**WHAT YOU SHOULD DO**
From the entries below, copy each line in which the word "teapot" occurs.

**RECORDS TO PROCESS**
※

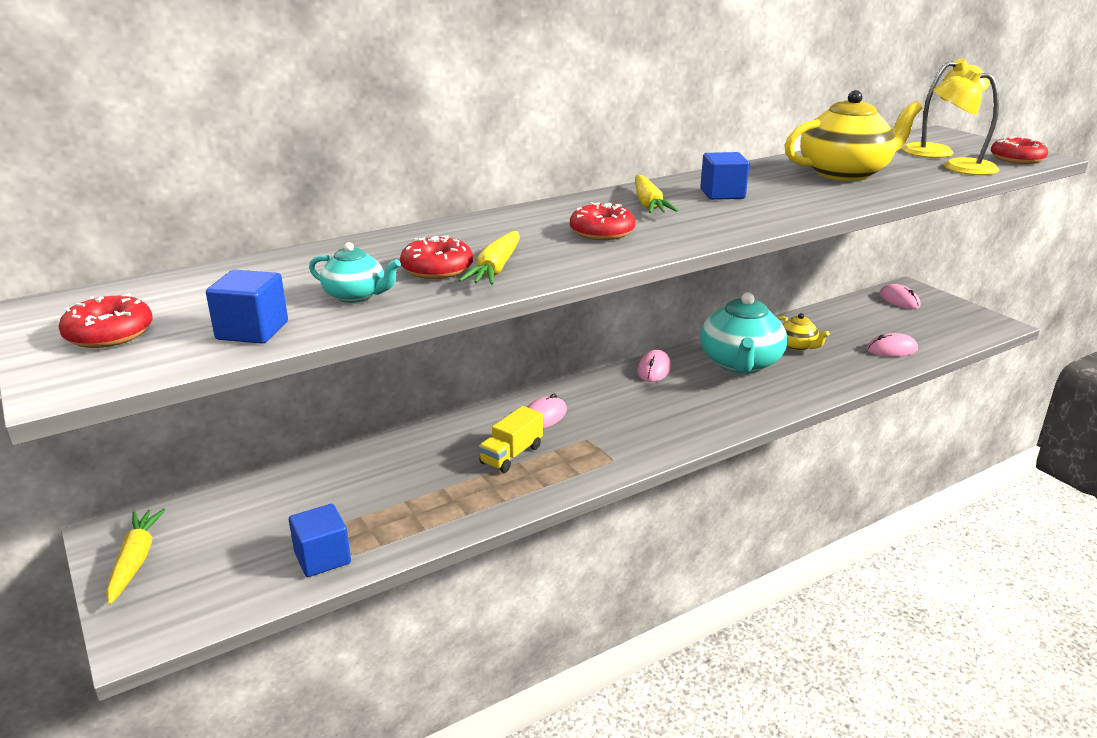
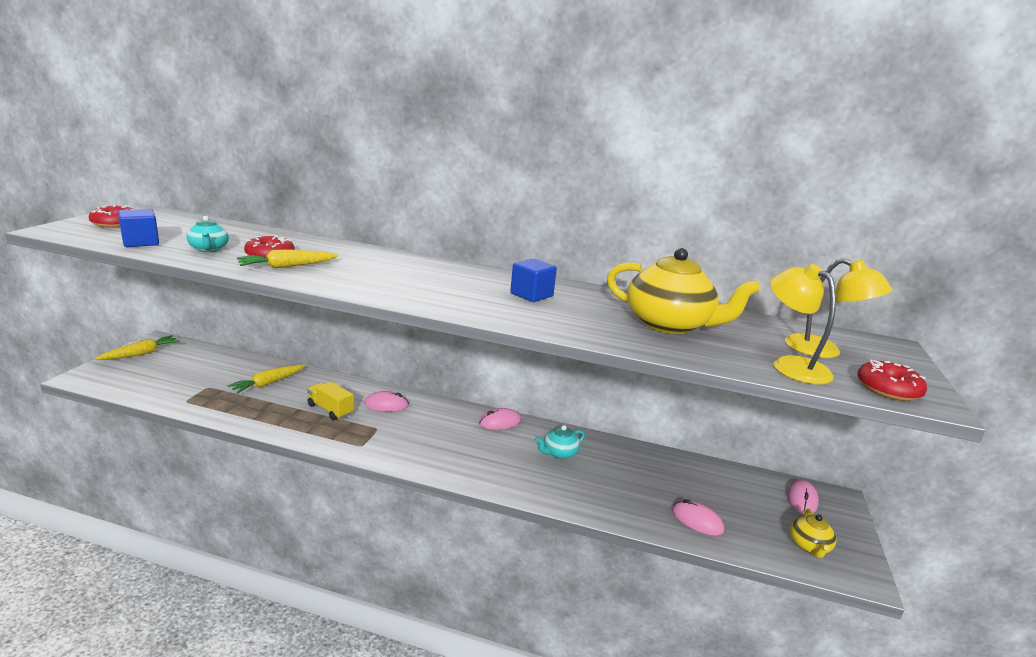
camera: 45 degrees right, 5 degrees down
blue cube [289,504,351,577] -> none
yellow truck [479,406,543,473] -> yellow truck turned 45 degrees clockwise [307,382,354,420]
red donut [570,202,636,240] -> none
yellow carrot [635,175,678,213] -> yellow carrot moved to [228,365,306,394]
turquoise teapot [700,292,787,374] -> turquoise teapot [536,425,585,459], size x0.49
yellow teapot [777,313,830,351] -> yellow teapot moved to [790,509,837,558]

※

**RESULT FOR THIS EXERCISE**
turquoise teapot [700,292,787,374] -> turquoise teapot [536,425,585,459], size x0.49
yellow teapot [777,313,830,351] -> yellow teapot moved to [790,509,837,558]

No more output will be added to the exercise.